(Revision tracking records)
--
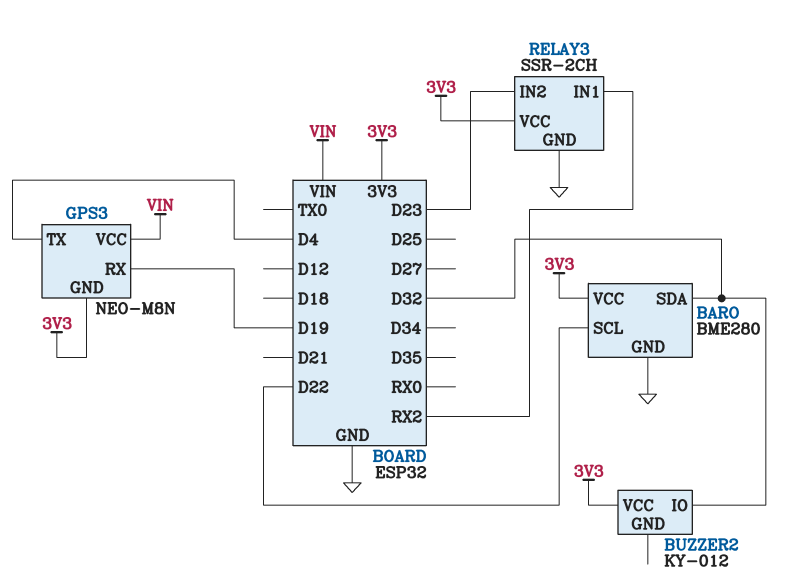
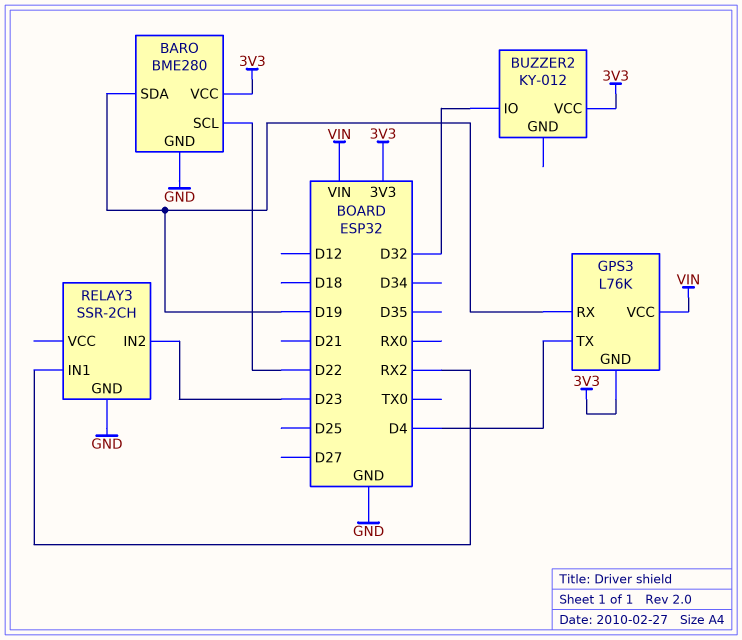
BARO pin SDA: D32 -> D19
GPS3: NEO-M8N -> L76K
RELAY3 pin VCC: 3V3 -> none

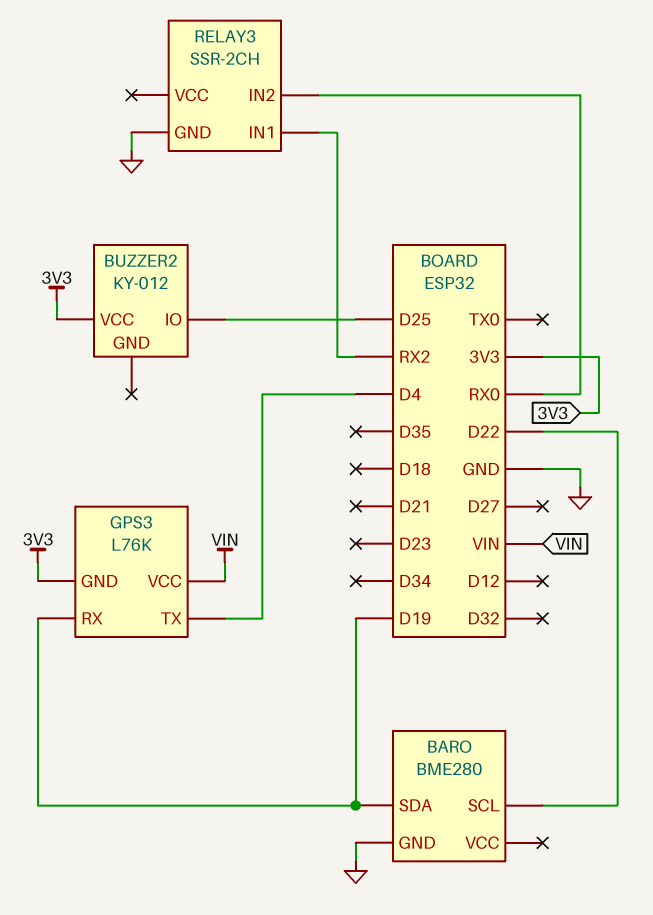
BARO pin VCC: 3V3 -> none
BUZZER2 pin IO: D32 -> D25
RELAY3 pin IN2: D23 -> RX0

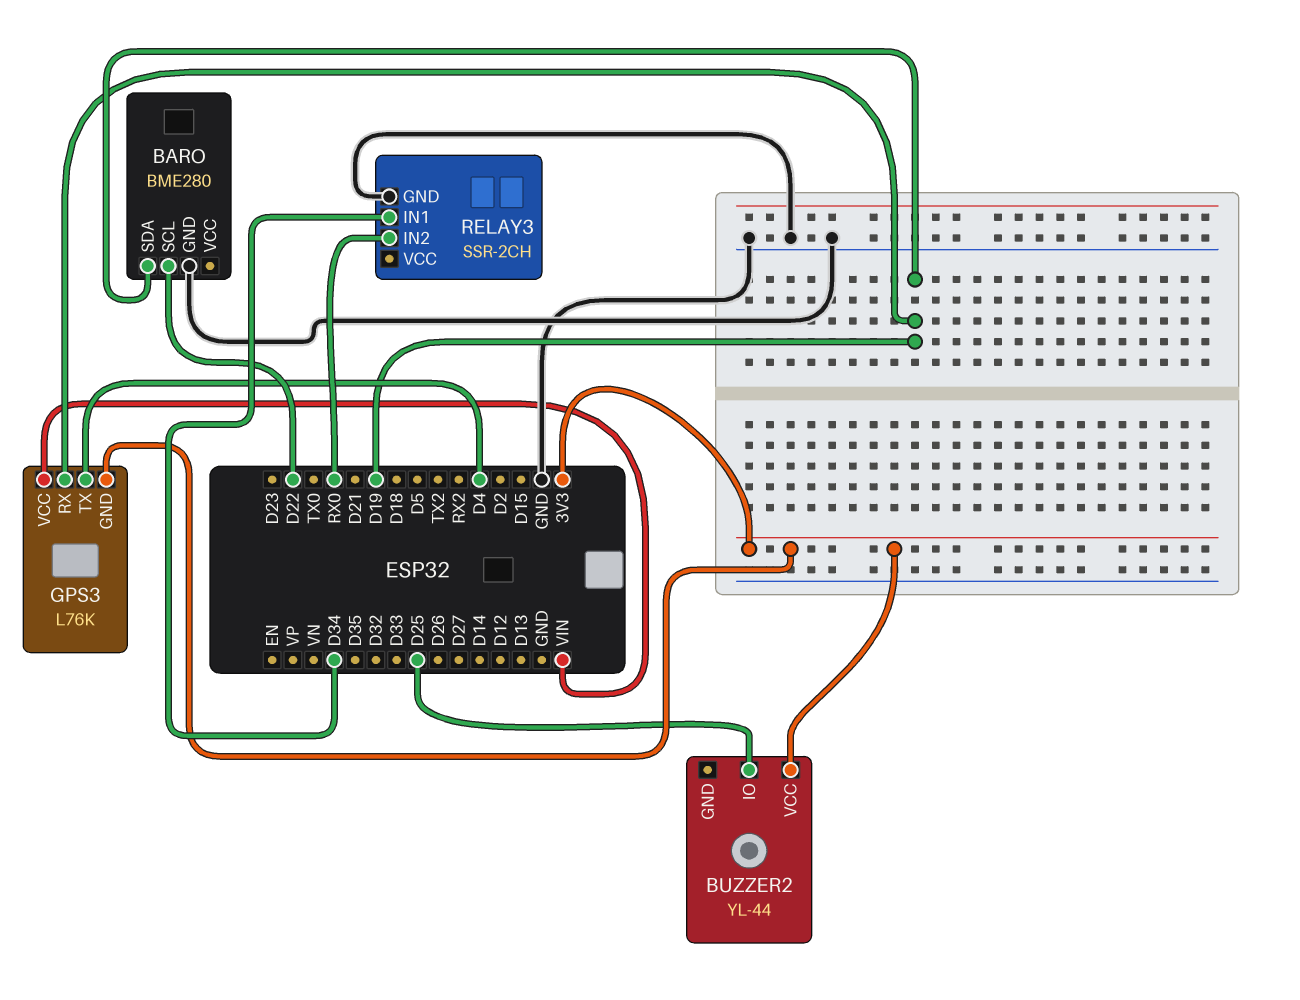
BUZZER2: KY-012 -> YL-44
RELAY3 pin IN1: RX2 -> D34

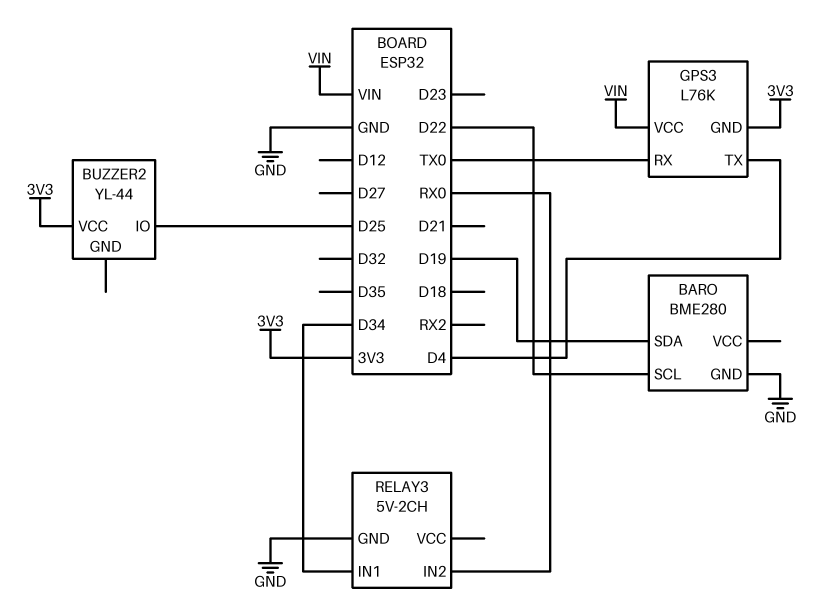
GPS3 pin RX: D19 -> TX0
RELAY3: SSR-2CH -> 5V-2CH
--
EXERCISE OBJECTIVE
All lines in the records that contain "none" are to be copied and returned.

RESPONSE AREA
RELAY3 pin VCC: 3V3 -> none
BARO pin VCC: 3V3 -> none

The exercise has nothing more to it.